Scanning the entries below, copy every line that contains the word "headphones".

>>>>>

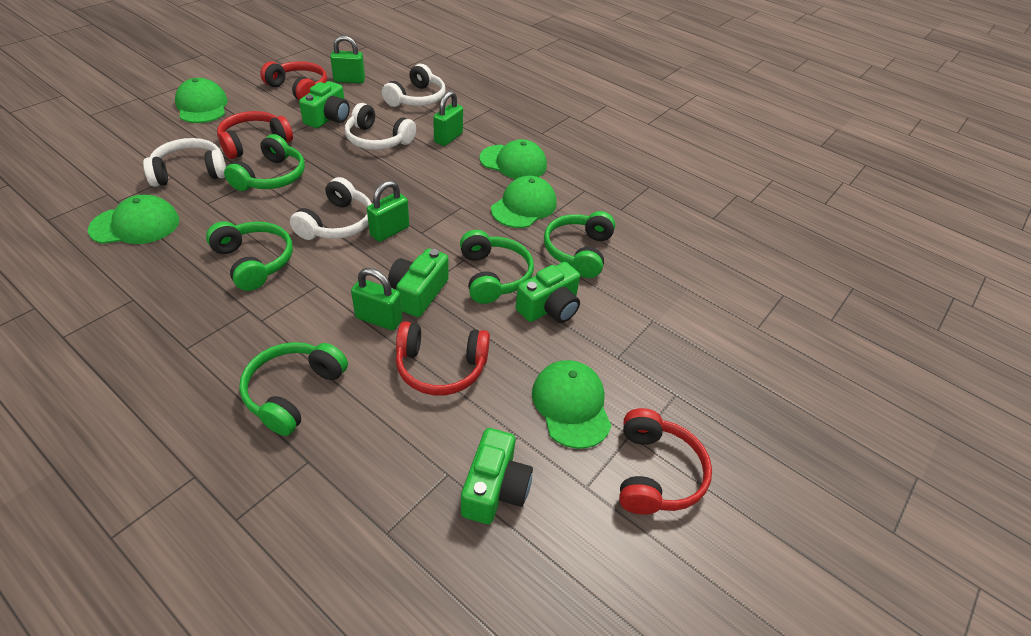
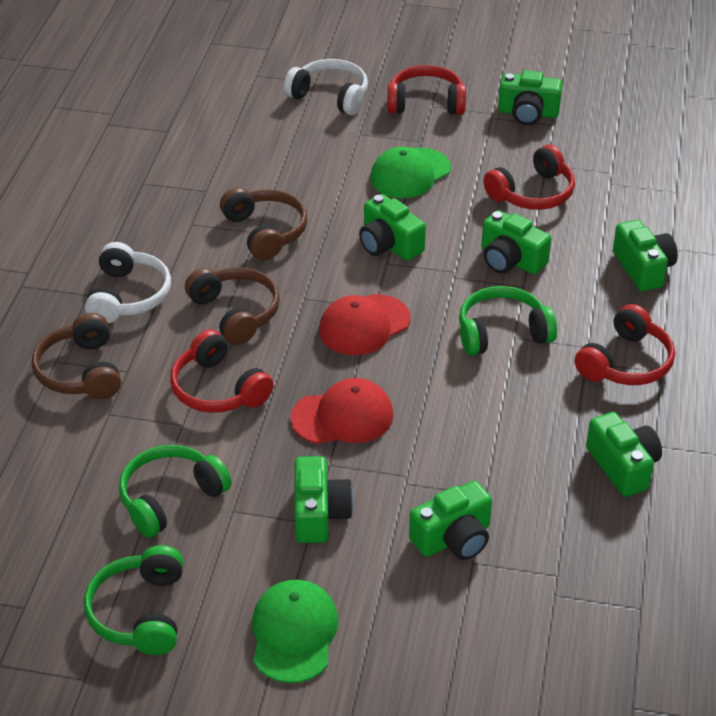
brown headphones: 0 -> 3
green camera: 4 -> 7
green cap: 5 -> 2
green headphones: 5 -> 3
green padlock: 4 -> 0
red cap: 0 -> 2
white headphones: 4 -> 2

<<<<<

▸ **Solution for this exercise**
brown headphones: 0 -> 3
green headphones: 5 -> 3
white headphones: 4 -> 2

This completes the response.